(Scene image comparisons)
————

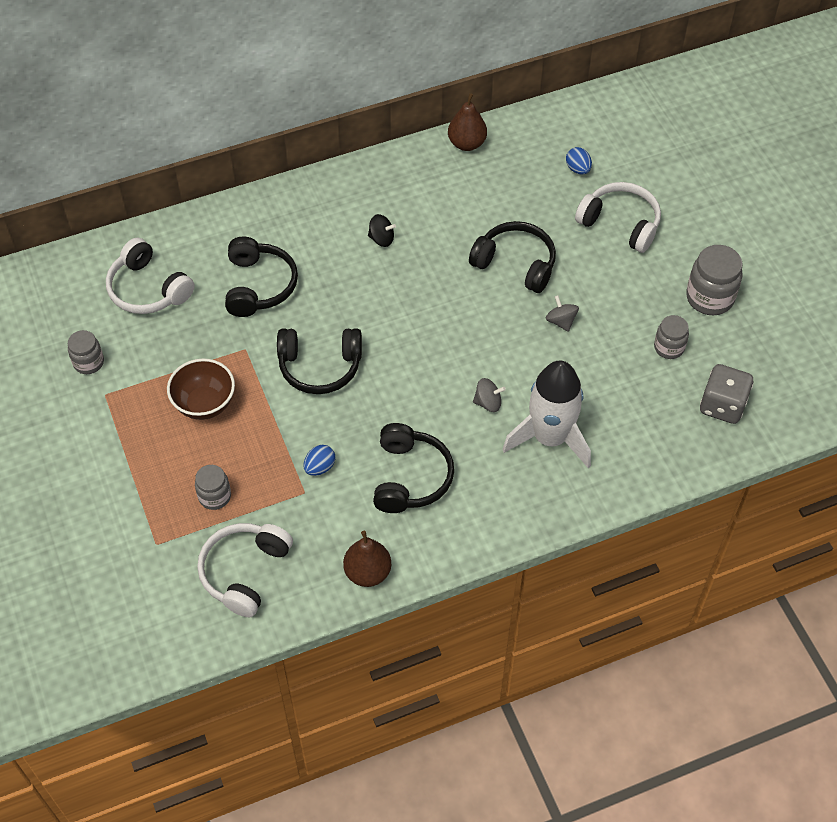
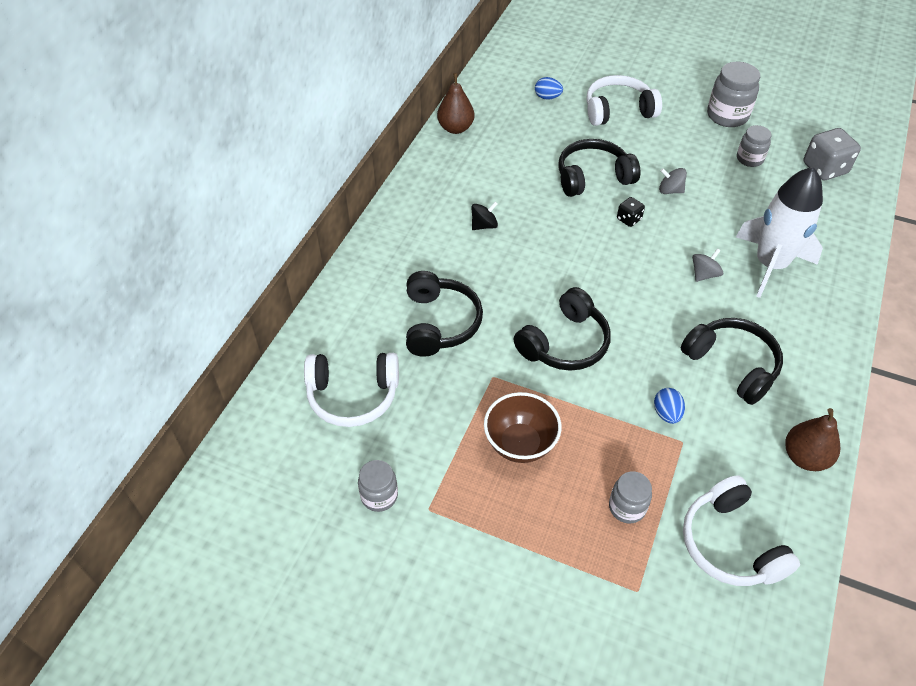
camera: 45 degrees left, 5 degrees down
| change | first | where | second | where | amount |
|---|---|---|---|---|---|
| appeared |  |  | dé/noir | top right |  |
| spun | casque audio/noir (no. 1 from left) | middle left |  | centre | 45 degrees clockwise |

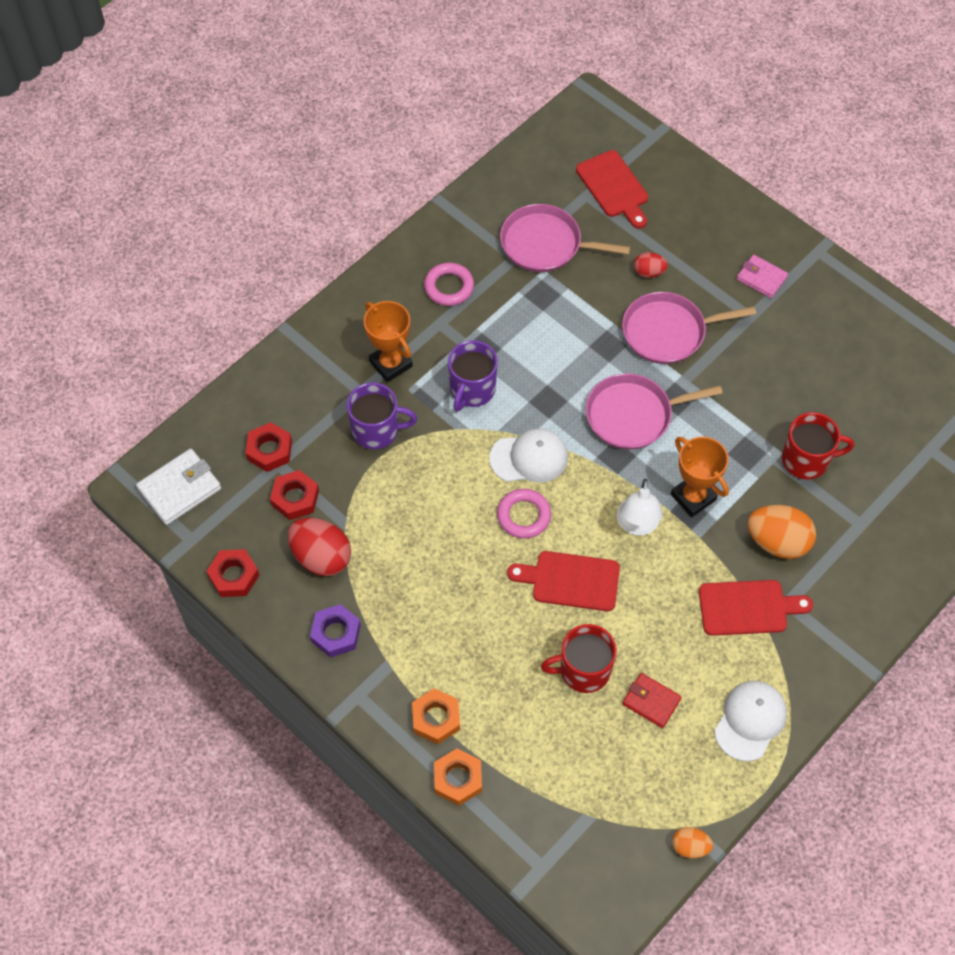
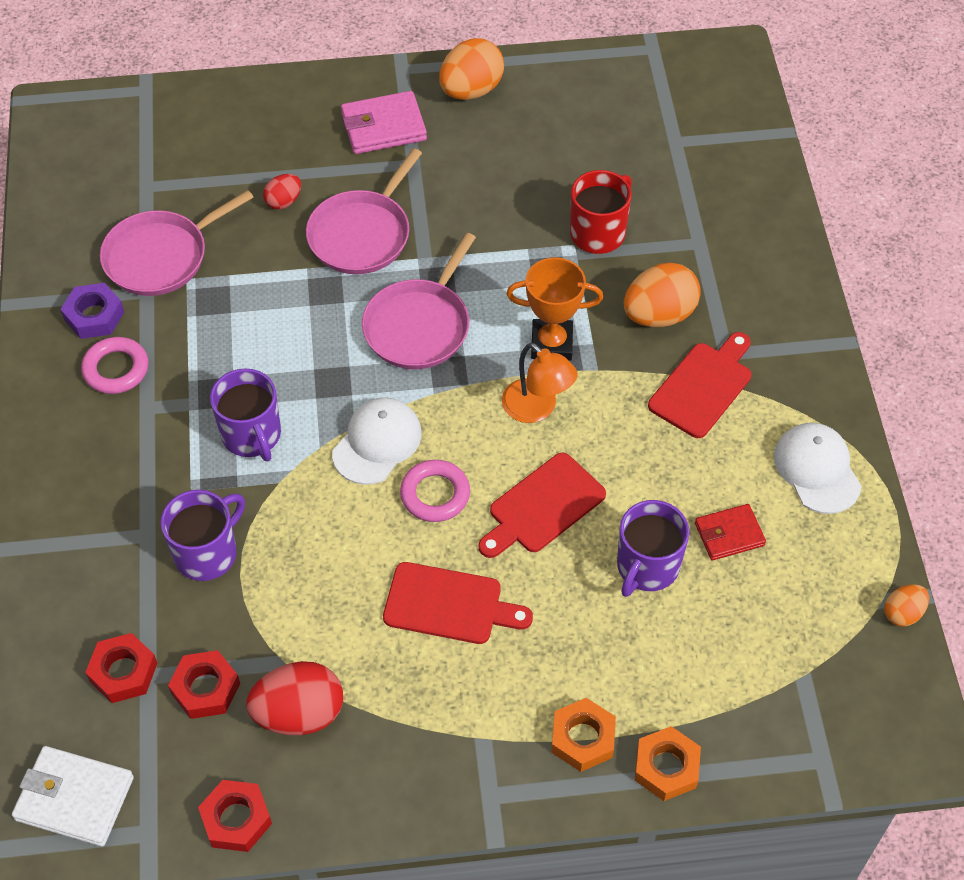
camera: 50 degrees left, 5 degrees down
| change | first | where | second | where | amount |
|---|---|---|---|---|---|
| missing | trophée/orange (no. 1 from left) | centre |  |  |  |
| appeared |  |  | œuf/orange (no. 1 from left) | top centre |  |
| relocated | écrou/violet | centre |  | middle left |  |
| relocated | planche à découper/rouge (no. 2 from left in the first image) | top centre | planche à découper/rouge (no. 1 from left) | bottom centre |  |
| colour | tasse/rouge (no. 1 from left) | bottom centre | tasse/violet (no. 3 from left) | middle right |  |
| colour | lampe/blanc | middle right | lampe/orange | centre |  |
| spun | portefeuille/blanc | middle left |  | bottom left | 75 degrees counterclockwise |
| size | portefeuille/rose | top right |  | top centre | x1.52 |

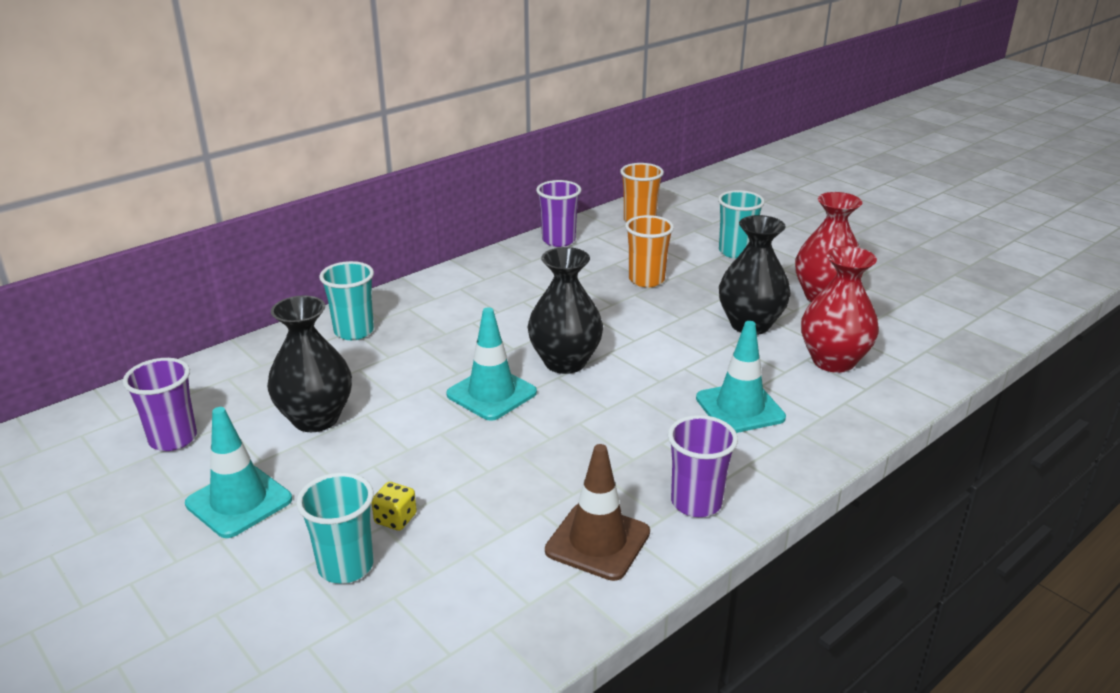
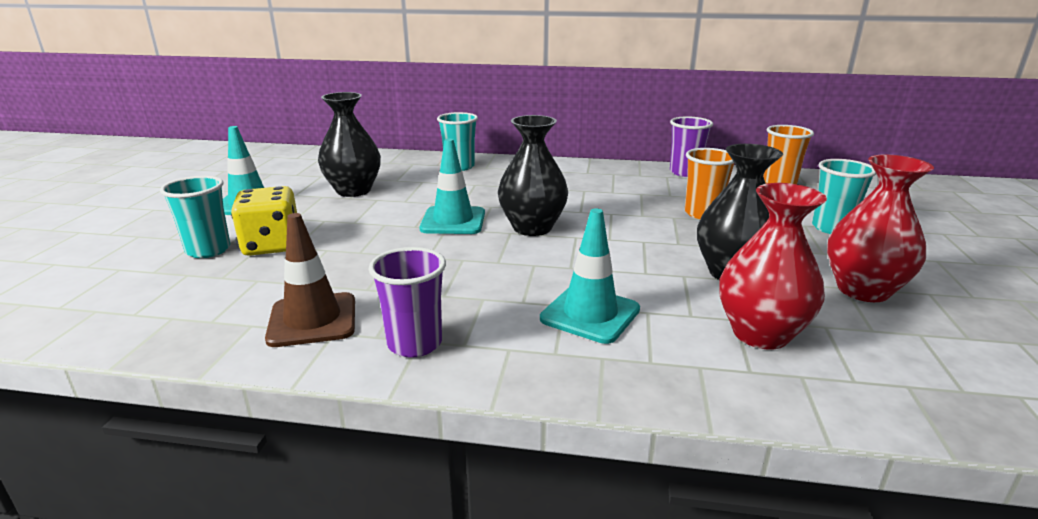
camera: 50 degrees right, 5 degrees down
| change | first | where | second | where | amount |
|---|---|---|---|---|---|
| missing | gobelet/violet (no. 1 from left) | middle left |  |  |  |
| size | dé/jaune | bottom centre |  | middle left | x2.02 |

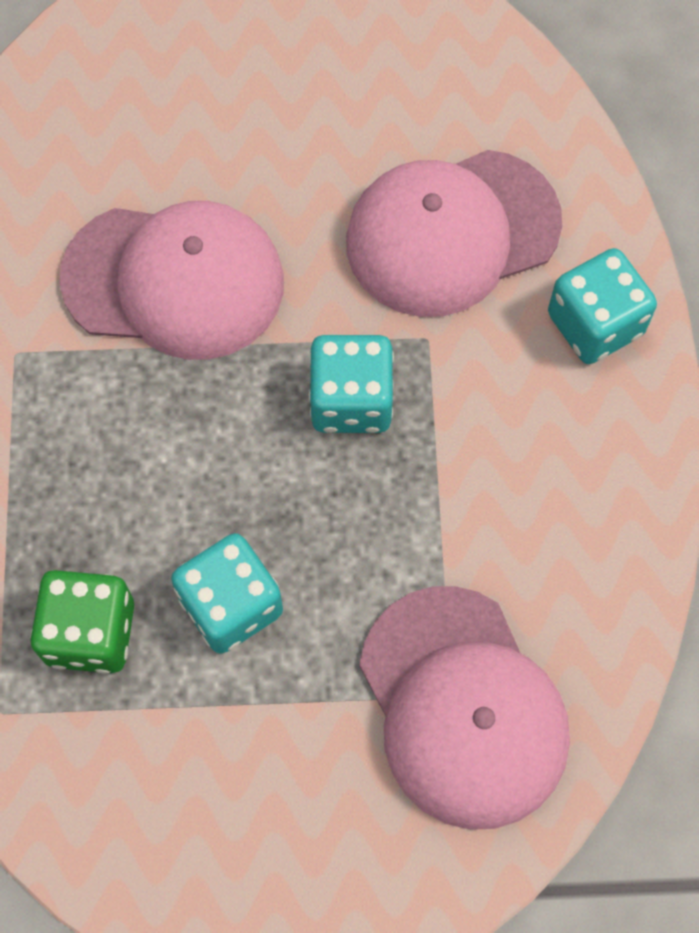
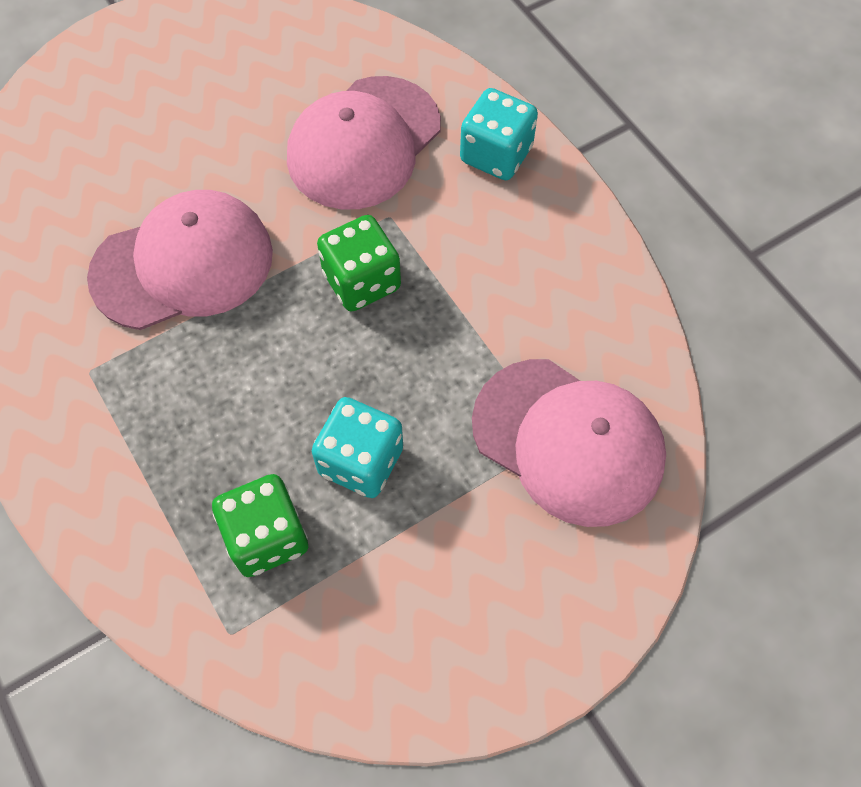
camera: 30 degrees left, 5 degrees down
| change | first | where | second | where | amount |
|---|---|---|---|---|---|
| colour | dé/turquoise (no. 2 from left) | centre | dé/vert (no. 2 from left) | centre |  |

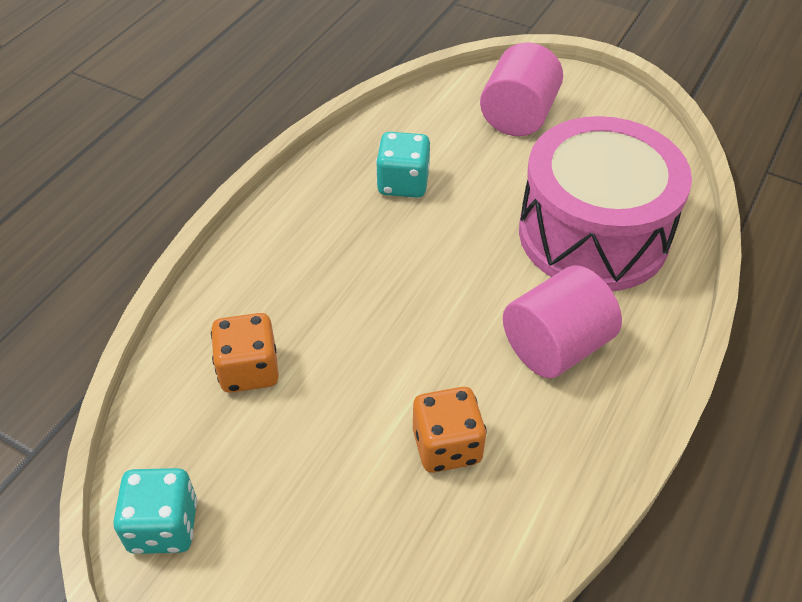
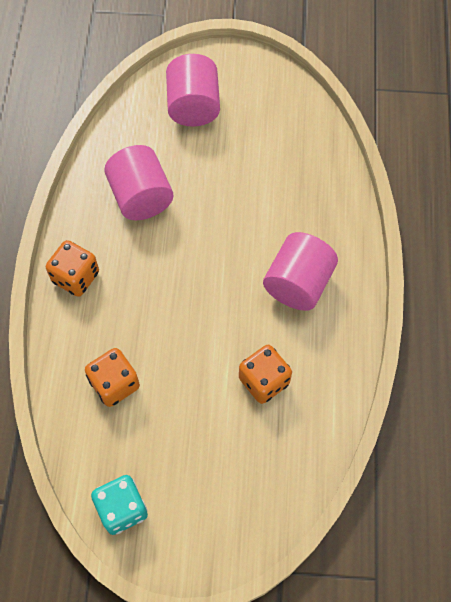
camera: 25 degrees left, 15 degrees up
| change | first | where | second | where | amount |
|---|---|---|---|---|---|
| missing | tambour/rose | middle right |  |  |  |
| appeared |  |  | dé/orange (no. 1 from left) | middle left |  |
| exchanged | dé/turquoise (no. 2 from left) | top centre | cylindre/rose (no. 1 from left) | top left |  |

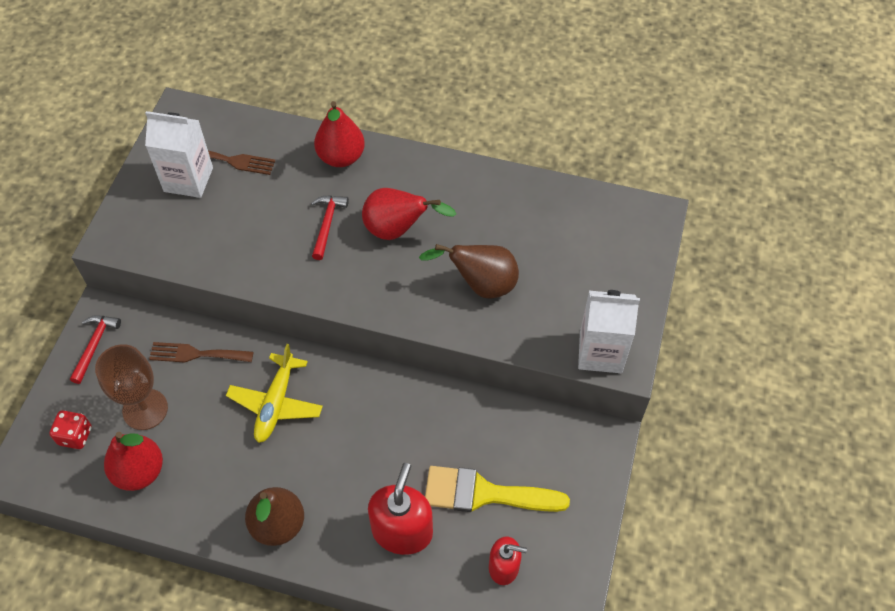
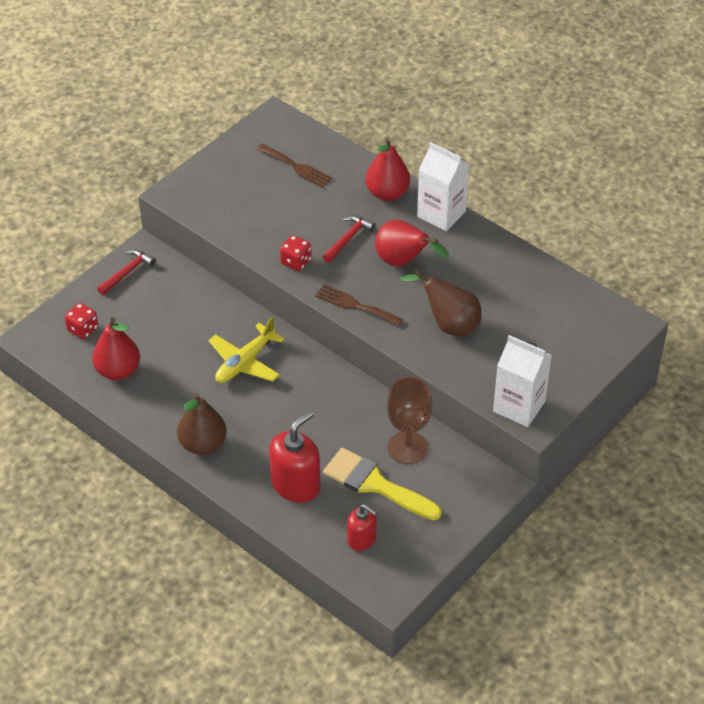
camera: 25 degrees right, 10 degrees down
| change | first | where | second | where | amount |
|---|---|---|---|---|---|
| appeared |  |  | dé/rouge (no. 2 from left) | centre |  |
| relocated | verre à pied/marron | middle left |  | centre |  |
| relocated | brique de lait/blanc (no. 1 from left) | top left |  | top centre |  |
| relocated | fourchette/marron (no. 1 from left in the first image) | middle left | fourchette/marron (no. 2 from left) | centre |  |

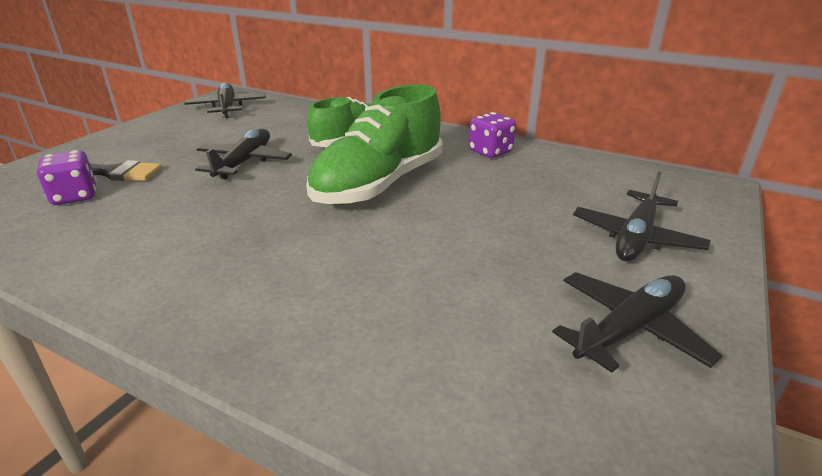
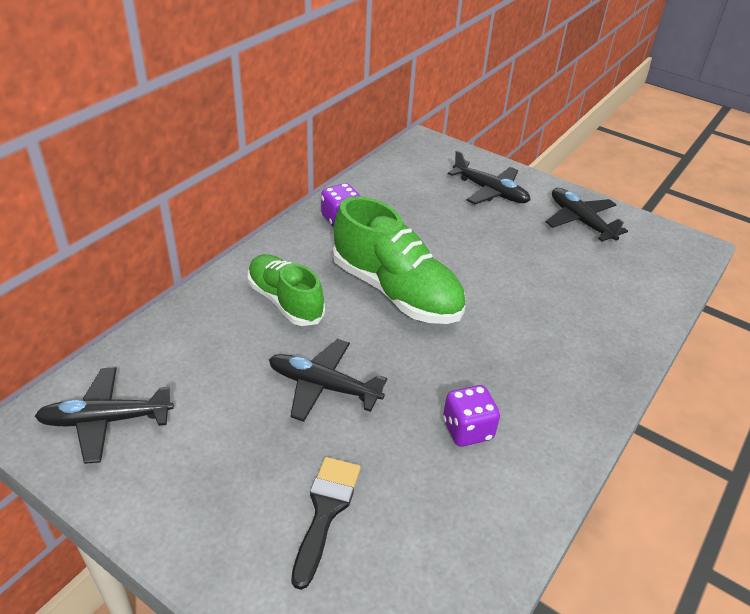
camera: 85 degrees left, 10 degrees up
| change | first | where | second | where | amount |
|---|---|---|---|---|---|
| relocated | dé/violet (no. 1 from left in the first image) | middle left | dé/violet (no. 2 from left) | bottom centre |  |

————

### YOUR GOAL
Would you return the data exactly as written, without the pictures?

### SOLVED EXERCISE
camera: 45 degrees left, 5 degrees down
| change | first | where | second | where | amount |
|---|---|---|---|---|---|
| appeared |  |  | dé/noir | top right |  |
| spun | casque audio/noir (no. 1 from left) | middle left |  | centre | 45 degrees clockwise |

camera: 50 degrees left, 5 degrees down
| change | first | where | second | where | amount |
|---|---|---|---|---|---|
| missing | trophée/orange (no. 1 from left) | centre |  |  |  |
| appeared |  |  | œuf/orange (no. 1 from left) | top centre |  |
| relocated | écrou/violet | centre |  | middle left |  |
| relocated | planche à découper/rouge (no. 2 from left in the first image) | top centre | planche à découper/rouge (no. 1 from left) | bottom centre |  |
| colour | tasse/rouge (no. 1 from left) | bottom centre | tasse/violet (no. 3 from left) | middle right |  |
| colour | lampe/blanc | middle right | lampe/orange | centre |  |
| spun | portefeuille/blanc | middle left |  | bottom left | 75 degrees counterclockwise |
| size | portefeuille/rose | top right |  | top centre | x1.52 |

camera: 50 degrees right, 5 degrees down
| change | first | where | second | where | amount |
|---|---|---|---|---|---|
| missing | gobelet/violet (no. 1 from left) | middle left |  |  |  |
| size | dé/jaune | bottom centre |  | middle left | x2.02 |

camera: 30 degrees left, 5 degrees down
| change | first | where | second | where | amount |
|---|---|---|---|---|---|
| colour | dé/turquoise (no. 2 from left) | centre | dé/vert (no. 2 from left) | centre |  |

camera: 25 degrees left, 15 degrees up
| change | first | where | second | where | amount |
|---|---|---|---|---|---|
| missing | tambour/rose | middle right |  |  |  |
| appeared |  |  | dé/orange (no. 1 from left) | middle left |  |
| exchanged | dé/turquoise (no. 2 from left) | top centre | cylindre/rose (no. 1 from left) | top left |  |

camera: 25 degrees right, 10 degrees down
| change | first | where | second | where | amount |
|---|---|---|---|---|---|
| appeared |  |  | dé/rouge (no. 2 from left) | centre |  |
| relocated | verre à pied/marron | middle left |  | centre |  |
| relocated | brique de lait/blanc (no. 1 from left) | top left |  | top centre |  |
| relocated | fourchette/marron (no. 1 from left in the first image) | middle left | fourchette/marron (no. 2 from left) | centre |  |

camera: 85 degrees left, 10 degrees up
| change | first | where | second | where | amount |
|---|---|---|---|---|---|
| relocated | dé/violet (no. 1 from left in the first image) | middle left | dé/violet (no. 2 from left) | bottom centre |  |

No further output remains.